REQUIRED TASK => Please rewrite the stretch from the line containing "Does light wood/finish chest of drawers at right appear" through the line containing "At what (x,y)", swapping "chest of drawers" for "dresser" and leaving all else as it is. Return only those lines.
──────
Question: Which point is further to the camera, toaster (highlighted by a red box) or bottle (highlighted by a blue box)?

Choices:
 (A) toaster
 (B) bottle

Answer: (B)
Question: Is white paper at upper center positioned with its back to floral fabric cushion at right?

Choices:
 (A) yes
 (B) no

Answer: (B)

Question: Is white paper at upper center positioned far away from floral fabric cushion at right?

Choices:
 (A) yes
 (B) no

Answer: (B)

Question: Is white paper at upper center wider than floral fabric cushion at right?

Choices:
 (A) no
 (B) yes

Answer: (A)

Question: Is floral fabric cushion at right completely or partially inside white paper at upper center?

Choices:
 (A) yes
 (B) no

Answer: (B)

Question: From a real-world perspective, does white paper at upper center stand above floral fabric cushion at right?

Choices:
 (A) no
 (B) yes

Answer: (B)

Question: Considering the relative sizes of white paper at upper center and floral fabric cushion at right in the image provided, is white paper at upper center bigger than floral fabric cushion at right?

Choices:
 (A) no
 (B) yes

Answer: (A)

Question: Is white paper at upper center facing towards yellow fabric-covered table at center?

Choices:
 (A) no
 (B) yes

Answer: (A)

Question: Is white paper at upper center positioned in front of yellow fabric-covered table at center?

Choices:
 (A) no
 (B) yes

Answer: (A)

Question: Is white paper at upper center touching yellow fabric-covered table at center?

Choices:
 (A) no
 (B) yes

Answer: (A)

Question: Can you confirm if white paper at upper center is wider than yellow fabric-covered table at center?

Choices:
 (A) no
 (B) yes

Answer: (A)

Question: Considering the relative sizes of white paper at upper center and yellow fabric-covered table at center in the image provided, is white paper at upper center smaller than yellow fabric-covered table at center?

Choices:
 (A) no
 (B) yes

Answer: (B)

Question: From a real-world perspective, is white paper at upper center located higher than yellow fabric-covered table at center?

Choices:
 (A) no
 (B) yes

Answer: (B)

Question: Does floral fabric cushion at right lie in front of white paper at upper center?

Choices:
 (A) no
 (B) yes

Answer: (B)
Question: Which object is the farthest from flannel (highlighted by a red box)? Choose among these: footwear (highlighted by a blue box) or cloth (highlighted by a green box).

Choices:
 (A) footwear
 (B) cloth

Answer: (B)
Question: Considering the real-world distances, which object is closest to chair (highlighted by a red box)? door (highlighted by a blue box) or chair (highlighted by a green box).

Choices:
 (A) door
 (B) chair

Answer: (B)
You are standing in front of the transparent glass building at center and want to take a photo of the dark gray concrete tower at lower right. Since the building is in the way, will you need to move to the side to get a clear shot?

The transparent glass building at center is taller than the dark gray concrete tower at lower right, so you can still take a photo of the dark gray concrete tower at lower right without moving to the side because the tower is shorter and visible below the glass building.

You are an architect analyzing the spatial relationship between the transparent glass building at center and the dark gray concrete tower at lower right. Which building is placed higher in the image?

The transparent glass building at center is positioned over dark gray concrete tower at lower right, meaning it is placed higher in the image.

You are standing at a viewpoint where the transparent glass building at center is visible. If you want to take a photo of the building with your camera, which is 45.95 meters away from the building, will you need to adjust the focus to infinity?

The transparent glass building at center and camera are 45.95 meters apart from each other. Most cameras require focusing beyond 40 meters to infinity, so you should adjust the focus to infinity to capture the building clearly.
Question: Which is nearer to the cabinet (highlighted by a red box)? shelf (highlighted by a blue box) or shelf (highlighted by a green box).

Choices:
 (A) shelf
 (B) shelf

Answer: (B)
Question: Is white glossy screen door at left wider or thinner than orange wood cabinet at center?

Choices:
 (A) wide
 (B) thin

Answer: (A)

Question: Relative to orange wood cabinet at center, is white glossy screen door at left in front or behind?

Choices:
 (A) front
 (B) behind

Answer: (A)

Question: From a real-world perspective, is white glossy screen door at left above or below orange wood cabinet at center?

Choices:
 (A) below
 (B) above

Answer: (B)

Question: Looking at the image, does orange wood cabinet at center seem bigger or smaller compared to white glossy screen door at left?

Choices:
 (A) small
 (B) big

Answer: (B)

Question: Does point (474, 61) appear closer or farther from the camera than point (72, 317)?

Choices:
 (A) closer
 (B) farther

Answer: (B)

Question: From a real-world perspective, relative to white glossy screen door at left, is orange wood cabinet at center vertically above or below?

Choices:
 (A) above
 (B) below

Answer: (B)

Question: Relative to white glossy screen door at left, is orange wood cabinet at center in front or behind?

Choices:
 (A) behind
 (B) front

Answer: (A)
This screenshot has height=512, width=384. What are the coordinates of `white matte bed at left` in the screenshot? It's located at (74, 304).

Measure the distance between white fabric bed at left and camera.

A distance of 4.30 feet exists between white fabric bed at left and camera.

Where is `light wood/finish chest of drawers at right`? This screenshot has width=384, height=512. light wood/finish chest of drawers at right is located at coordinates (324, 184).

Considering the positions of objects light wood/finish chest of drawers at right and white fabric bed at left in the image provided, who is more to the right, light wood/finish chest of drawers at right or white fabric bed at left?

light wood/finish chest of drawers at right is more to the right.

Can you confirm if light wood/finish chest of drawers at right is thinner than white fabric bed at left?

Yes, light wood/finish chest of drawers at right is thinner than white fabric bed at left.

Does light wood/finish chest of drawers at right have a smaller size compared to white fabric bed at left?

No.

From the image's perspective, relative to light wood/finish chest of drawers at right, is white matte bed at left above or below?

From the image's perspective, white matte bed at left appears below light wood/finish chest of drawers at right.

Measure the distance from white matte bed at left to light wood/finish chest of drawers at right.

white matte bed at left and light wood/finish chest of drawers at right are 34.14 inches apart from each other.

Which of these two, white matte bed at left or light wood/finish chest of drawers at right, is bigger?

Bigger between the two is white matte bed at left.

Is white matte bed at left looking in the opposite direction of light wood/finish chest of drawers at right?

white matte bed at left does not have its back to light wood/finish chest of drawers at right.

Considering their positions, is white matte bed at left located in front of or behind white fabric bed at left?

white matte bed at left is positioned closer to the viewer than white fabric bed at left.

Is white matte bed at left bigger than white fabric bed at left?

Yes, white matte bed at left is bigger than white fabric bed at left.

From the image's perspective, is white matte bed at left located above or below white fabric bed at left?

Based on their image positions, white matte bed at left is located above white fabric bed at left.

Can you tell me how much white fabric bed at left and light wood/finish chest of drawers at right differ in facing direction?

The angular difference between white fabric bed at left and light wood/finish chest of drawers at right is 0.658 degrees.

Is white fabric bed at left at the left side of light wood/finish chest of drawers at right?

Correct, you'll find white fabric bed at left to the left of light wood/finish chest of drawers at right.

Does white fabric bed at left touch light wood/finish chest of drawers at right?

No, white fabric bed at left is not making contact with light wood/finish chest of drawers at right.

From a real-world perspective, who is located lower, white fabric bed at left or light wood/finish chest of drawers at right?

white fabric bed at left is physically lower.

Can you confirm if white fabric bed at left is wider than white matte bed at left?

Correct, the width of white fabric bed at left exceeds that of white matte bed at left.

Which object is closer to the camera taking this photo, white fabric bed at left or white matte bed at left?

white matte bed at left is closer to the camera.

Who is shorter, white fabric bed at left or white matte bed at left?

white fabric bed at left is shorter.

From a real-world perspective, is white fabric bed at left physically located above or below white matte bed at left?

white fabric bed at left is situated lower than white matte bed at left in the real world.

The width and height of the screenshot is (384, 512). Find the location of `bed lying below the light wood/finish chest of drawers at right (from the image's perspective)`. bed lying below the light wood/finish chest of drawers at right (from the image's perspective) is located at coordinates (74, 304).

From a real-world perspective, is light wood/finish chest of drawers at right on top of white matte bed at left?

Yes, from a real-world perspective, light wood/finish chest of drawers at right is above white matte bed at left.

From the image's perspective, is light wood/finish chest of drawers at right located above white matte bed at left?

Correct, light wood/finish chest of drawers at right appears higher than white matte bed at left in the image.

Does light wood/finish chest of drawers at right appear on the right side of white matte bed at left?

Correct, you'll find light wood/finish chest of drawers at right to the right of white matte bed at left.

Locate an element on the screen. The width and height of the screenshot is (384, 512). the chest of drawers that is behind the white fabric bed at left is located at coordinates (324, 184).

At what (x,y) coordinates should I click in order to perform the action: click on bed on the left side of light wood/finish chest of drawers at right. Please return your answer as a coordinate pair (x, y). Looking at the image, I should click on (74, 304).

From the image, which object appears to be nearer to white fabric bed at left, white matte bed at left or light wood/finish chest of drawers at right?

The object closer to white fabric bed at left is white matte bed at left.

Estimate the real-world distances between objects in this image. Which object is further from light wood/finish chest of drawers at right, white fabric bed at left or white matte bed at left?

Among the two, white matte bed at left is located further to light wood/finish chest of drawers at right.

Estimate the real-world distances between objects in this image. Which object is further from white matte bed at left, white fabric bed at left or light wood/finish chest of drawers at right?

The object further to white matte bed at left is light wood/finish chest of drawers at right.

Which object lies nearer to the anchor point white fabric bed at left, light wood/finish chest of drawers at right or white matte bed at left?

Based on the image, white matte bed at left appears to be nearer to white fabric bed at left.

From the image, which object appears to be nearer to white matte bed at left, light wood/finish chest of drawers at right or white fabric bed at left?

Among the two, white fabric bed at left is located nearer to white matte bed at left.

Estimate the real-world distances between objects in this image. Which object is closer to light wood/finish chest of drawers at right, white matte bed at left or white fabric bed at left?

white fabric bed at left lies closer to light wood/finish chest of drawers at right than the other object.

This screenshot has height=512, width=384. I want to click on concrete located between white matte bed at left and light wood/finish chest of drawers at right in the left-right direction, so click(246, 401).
──────
RESPONSE BELOW =>
Does light wood/finish dresser at right appear on the right side of white matte bed at left?

Correct, you'll find light wood/finish dresser at right to the right of white matte bed at left.

Locate an element on the screen. The width and height of the screenshot is (384, 512). the dresser that is behind the white fabric bed at left is located at coordinates (324, 184).

At what (x,y) coordinates should I click in order to perform the action: click on bed on the left side of light wood/finish dresser at right. Please return your answer as a coordinate pair (x, y). Looking at the image, I should click on (74, 304).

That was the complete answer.